▶ **WORK INSTRUCTION**:
Repeat every record below exactly, leaving out the pictures.

Dataset entries:
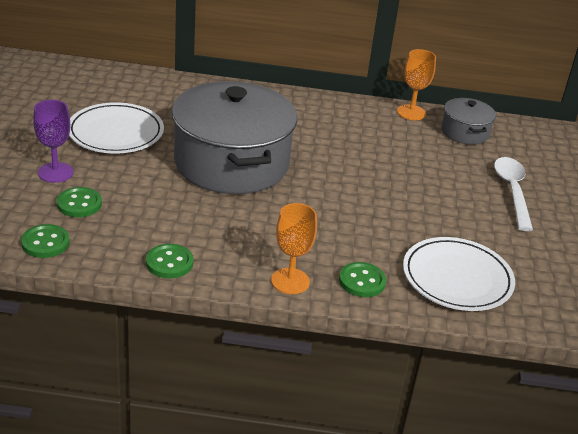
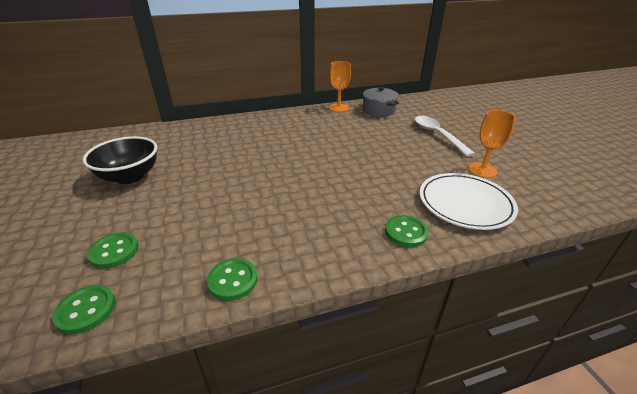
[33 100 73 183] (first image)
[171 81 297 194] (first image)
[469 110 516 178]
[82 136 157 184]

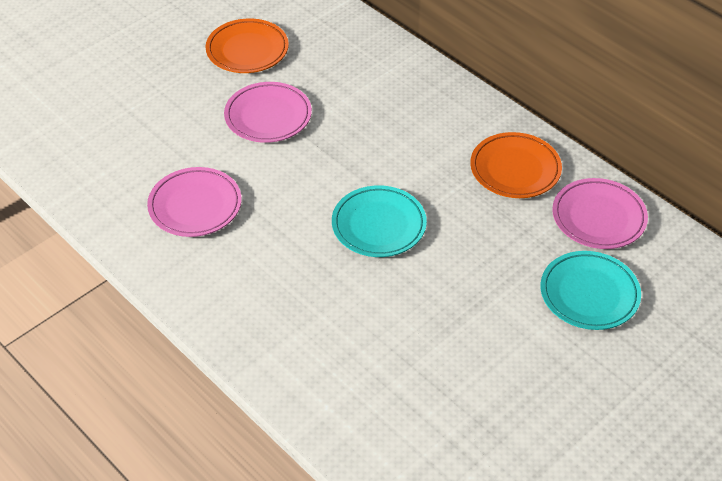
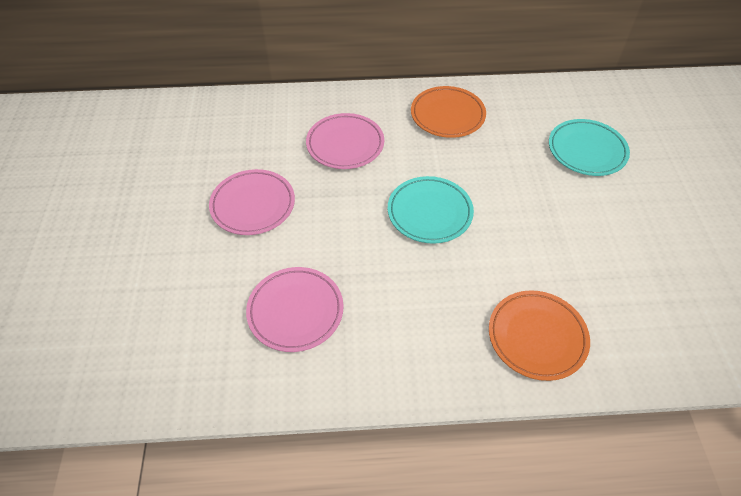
[489 290 590 381]
[306 113 384 169]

▶ **WRITTEN ANSWER**:
[33 100 73 183] (first image)
[171 81 297 194] (first image)
[469 110 516 178]
[82 136 157 184]

[489 290 590 381]
[306 113 384 169]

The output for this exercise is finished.